--- Material provided ---

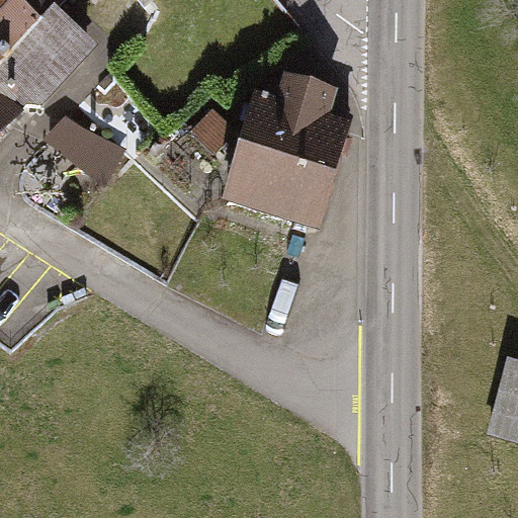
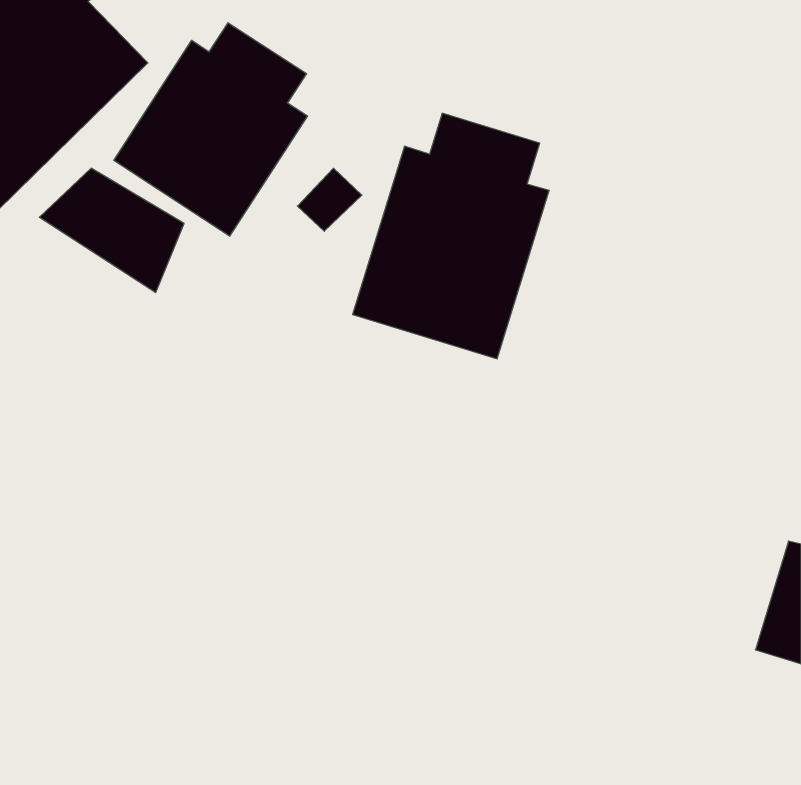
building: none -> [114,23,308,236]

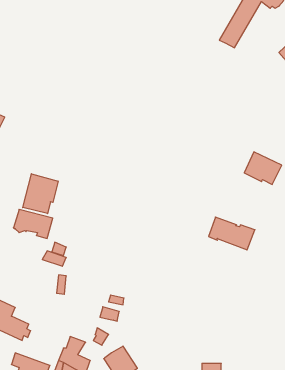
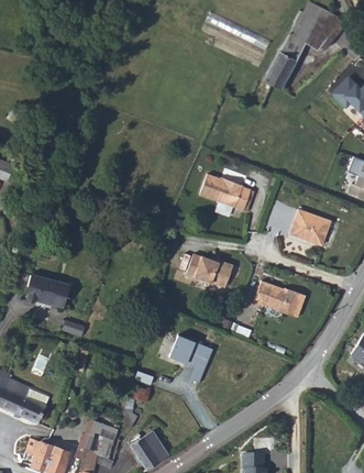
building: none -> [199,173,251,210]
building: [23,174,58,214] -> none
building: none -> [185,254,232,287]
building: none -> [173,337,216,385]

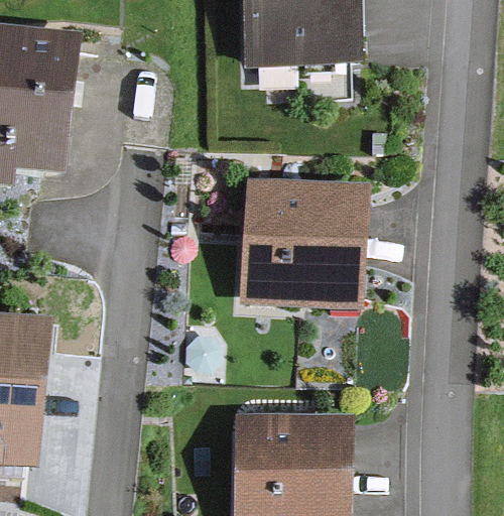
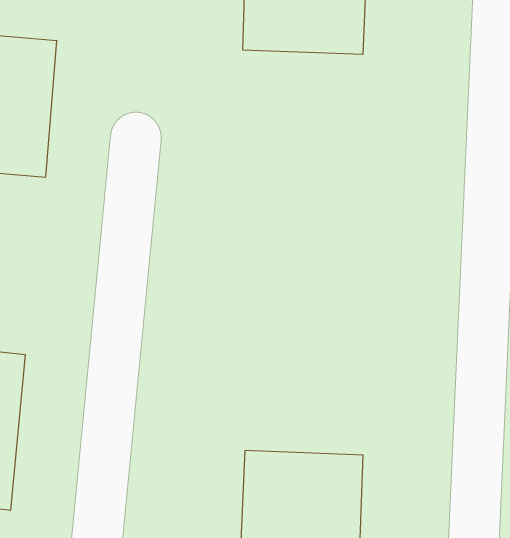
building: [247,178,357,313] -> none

---
--- Material provided ---

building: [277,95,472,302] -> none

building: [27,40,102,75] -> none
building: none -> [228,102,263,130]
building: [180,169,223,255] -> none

---
--- Material provided ---

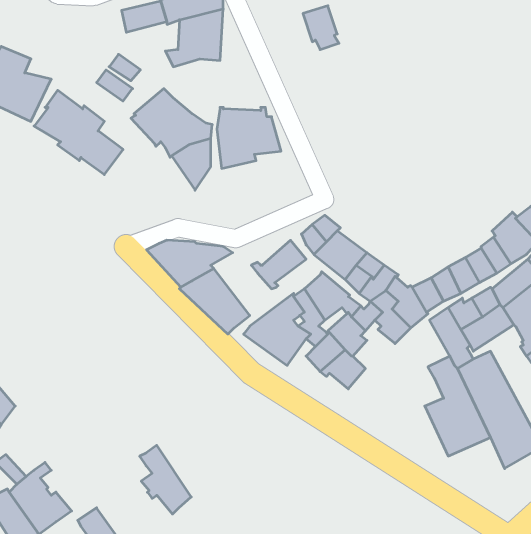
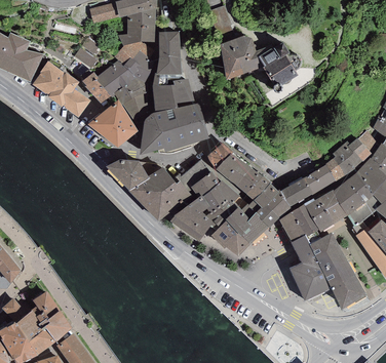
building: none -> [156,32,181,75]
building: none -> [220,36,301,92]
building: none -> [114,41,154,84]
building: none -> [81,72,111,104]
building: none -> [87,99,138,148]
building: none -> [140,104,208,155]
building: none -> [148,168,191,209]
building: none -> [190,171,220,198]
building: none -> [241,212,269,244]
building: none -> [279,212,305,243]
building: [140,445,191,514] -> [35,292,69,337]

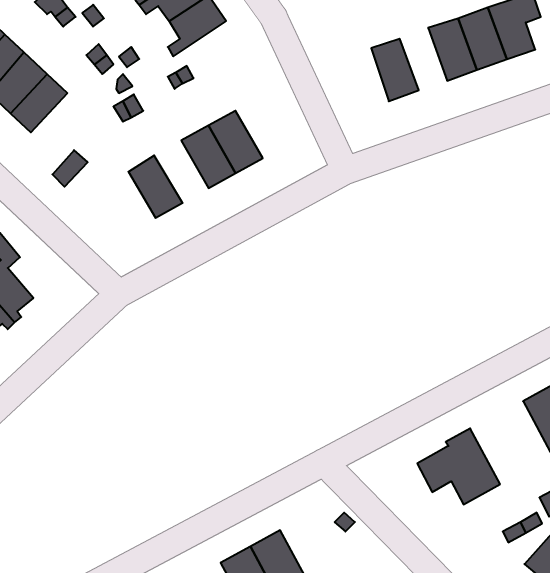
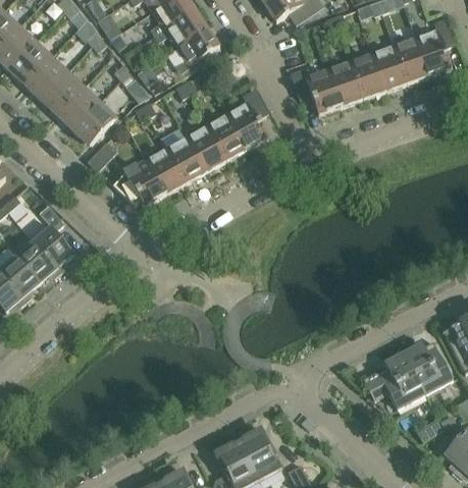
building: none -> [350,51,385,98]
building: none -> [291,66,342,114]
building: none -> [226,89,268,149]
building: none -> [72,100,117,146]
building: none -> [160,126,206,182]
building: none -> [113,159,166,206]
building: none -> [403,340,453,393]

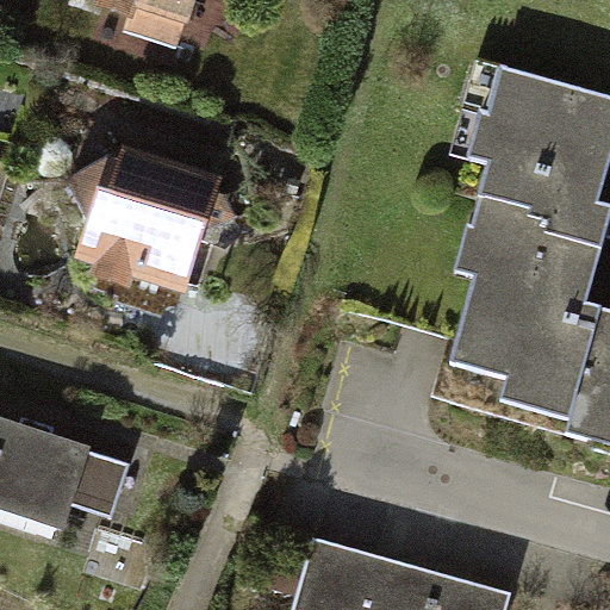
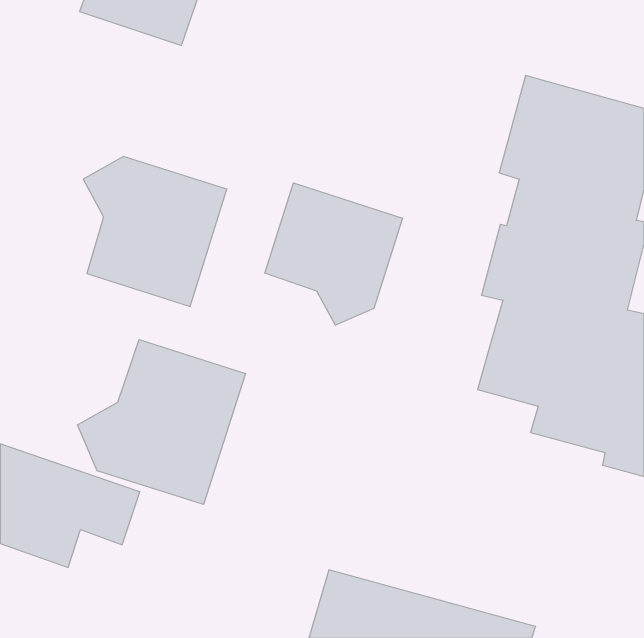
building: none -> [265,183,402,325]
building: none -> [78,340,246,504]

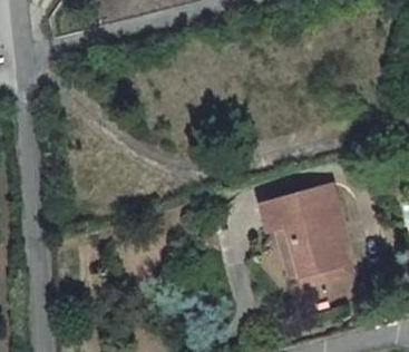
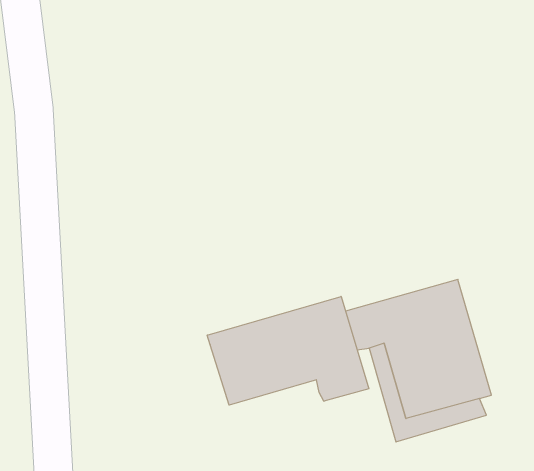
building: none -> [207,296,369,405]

---

- Exercise directions:
Although pictures appear among the entries, please set down only the lines from the one with "building: none -> [72,100,117,146]" up to and including the one with "building: none -> [207,296,369,405]", word for word.

- Reply:
building: none -> [72,100,117,146]
building: none -> [160,126,206,182]
building: none -> [113,159,166,206]
building: none -> [403,340,453,393]

building: none -> [265,183,402,325]
building: none -> [78,340,246,504]

building: none -> [207,296,369,405]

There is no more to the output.